_Assignment_: Below are the records; give again exactly the line with "camera: 10 degrees right, 5 degrees down", the line with "(203, 133) = (215, 263): grey", and each line that lies between them, and nothing besides.

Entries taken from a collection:
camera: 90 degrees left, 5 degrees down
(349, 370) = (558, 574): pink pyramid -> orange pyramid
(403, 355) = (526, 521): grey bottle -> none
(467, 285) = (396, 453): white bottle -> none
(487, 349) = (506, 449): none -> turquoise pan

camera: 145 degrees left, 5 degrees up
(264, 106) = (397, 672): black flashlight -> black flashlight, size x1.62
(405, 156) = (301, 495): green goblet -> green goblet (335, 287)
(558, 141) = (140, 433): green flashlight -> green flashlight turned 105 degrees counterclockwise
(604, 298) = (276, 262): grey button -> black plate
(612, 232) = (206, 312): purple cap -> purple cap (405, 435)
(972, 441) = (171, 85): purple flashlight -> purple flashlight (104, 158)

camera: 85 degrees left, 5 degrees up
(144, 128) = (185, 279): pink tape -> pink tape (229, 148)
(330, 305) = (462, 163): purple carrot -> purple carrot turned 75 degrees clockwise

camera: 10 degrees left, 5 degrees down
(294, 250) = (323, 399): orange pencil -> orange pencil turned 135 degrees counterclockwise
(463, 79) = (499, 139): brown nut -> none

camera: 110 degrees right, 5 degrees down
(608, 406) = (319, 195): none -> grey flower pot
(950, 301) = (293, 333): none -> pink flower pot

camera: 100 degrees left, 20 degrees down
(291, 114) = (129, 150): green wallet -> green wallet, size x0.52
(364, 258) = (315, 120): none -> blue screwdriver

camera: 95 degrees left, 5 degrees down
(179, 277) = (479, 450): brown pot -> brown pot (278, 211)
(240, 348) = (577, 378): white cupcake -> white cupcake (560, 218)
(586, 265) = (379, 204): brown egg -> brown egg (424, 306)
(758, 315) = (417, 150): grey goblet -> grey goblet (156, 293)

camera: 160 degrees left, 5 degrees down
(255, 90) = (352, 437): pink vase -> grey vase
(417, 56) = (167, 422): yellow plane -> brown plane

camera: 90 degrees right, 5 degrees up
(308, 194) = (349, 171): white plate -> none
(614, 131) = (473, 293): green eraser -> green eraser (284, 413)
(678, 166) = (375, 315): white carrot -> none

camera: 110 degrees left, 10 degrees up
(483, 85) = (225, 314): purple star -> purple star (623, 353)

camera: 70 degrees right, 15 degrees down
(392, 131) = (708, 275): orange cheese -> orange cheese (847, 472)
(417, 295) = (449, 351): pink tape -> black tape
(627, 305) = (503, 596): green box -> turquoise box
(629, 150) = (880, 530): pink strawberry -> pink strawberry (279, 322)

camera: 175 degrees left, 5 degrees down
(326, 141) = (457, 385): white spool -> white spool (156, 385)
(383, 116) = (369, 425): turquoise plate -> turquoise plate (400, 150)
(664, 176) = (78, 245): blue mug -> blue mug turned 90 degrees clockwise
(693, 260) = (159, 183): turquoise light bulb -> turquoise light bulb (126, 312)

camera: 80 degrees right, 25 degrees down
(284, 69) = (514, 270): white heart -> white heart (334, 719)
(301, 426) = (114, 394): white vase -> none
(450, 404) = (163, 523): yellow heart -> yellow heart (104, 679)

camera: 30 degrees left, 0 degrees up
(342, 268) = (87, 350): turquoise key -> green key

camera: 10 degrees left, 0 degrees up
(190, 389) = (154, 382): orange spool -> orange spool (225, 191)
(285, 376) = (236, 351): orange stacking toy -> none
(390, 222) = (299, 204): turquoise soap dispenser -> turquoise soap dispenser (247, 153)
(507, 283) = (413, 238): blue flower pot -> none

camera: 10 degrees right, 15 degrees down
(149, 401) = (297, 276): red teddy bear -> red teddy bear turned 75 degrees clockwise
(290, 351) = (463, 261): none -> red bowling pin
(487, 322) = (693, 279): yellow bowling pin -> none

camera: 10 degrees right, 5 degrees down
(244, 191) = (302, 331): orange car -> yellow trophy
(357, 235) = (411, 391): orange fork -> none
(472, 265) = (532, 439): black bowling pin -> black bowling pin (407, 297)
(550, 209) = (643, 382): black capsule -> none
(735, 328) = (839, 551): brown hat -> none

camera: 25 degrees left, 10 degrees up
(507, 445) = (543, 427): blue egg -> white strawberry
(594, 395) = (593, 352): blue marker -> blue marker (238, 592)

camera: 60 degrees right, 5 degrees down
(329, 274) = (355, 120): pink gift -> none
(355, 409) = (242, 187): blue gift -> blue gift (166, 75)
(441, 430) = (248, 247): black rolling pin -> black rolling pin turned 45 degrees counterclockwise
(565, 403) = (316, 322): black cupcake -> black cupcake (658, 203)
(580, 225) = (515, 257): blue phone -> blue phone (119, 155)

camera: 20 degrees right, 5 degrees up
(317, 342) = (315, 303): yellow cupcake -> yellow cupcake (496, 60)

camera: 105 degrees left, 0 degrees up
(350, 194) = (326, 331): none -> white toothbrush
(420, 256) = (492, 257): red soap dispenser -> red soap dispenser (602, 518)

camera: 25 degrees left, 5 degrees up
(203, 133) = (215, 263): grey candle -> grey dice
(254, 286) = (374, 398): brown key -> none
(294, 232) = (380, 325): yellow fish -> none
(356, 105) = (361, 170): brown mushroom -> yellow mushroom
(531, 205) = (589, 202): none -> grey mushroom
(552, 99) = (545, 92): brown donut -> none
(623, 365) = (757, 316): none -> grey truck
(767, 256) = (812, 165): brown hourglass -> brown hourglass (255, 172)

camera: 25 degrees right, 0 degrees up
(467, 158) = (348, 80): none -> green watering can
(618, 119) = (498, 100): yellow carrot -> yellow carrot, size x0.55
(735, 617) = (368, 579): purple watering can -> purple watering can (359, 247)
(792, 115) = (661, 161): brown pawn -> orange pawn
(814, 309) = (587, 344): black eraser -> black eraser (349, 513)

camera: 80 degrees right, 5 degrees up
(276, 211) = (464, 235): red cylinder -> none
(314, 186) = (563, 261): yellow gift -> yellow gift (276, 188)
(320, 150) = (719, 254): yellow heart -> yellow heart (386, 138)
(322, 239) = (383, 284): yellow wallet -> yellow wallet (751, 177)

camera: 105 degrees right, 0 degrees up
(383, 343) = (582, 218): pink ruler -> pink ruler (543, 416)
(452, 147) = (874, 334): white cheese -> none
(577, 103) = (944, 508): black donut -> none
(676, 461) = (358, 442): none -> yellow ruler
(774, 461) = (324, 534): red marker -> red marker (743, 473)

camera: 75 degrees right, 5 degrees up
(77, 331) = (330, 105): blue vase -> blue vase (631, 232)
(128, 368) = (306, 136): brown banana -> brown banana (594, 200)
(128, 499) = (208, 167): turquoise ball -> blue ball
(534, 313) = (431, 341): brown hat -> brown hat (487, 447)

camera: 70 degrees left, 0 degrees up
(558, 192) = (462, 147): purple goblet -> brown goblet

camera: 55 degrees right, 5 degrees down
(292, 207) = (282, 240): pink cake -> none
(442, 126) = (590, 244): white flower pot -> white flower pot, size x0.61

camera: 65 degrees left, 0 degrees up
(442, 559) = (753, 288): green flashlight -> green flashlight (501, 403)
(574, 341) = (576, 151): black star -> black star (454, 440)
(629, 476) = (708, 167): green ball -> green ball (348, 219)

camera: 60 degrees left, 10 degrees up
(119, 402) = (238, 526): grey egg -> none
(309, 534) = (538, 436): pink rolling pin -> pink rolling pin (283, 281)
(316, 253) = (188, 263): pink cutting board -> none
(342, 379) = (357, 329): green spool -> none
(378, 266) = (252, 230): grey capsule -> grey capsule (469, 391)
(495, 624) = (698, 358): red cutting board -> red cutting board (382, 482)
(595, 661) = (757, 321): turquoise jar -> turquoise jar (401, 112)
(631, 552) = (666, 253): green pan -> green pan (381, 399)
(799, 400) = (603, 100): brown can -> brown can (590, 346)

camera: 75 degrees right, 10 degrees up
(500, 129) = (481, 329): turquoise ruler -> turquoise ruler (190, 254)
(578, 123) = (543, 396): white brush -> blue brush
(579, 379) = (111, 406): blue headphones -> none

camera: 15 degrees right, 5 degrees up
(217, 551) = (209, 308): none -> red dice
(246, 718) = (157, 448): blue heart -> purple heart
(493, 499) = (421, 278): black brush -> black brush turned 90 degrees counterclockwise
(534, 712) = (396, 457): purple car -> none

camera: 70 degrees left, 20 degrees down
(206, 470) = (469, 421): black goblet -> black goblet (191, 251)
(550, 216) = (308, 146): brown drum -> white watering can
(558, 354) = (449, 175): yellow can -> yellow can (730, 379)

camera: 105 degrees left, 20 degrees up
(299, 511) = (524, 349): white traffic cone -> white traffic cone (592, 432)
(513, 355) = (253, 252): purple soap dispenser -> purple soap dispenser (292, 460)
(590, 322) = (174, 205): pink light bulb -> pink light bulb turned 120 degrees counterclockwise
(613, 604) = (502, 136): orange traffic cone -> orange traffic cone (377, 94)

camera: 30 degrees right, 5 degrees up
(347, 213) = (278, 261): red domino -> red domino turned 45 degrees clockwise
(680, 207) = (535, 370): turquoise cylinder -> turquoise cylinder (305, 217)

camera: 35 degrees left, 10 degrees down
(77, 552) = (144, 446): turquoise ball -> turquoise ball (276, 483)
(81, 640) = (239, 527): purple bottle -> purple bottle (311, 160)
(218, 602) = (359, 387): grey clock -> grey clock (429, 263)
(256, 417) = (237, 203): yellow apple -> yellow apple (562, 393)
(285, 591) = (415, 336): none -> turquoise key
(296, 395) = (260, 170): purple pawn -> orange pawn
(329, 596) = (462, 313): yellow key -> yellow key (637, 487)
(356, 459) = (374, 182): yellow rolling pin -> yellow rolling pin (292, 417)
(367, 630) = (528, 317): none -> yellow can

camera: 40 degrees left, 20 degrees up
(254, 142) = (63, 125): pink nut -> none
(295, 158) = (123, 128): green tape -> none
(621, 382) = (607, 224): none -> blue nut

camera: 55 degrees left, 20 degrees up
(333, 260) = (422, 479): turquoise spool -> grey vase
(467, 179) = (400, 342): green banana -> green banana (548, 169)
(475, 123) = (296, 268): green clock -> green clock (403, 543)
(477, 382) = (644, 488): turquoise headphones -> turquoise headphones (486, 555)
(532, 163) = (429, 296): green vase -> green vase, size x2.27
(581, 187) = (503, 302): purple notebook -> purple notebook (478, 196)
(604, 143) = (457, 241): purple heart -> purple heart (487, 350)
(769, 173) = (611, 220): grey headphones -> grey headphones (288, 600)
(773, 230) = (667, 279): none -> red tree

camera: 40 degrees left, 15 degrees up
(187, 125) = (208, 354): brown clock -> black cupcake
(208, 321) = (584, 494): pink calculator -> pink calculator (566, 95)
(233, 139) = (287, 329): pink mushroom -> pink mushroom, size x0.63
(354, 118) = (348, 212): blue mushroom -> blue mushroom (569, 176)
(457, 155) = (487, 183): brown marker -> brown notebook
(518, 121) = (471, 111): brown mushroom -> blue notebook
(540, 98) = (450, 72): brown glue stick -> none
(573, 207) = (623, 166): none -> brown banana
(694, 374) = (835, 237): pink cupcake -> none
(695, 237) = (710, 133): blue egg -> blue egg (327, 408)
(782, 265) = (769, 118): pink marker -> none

_Reply to the exercise_:
camera: 10 degrees right, 5 degrees down
(244, 191) = (302, 331): orange car -> yellow trophy
(357, 235) = (411, 391): orange fork -> none
(472, 265) = (532, 439): black bowling pin -> black bowling pin (407, 297)
(550, 209) = (643, 382): black capsule -> none
(735, 328) = (839, 551): brown hat -> none

camera: 25 degrees left, 10 degrees up
(507, 445) = (543, 427): blue egg -> white strawberry
(594, 395) = (593, 352): blue marker -> blue marker (238, 592)

camera: 60 degrees right, 5 degrees down
(329, 274) = (355, 120): pink gift -> none
(355, 409) = (242, 187): blue gift -> blue gift (166, 75)
(441, 430) = (248, 247): black rolling pin -> black rolling pin turned 45 degrees counterclockwise
(565, 403) = (316, 322): black cupcake -> black cupcake (658, 203)
(580, 225) = (515, 257): blue phone -> blue phone (119, 155)

camera: 20 degrees right, 5 degrees up
(317, 342) = (315, 303): yellow cupcake -> yellow cupcake (496, 60)

camera: 105 degrees left, 0 degrees up
(350, 194) = (326, 331): none -> white toothbrush
(420, 256) = (492, 257): red soap dispenser -> red soap dispenser (602, 518)

camera: 25 degrees left, 5 degrees up
(203, 133) = (215, 263): grey candle -> grey dice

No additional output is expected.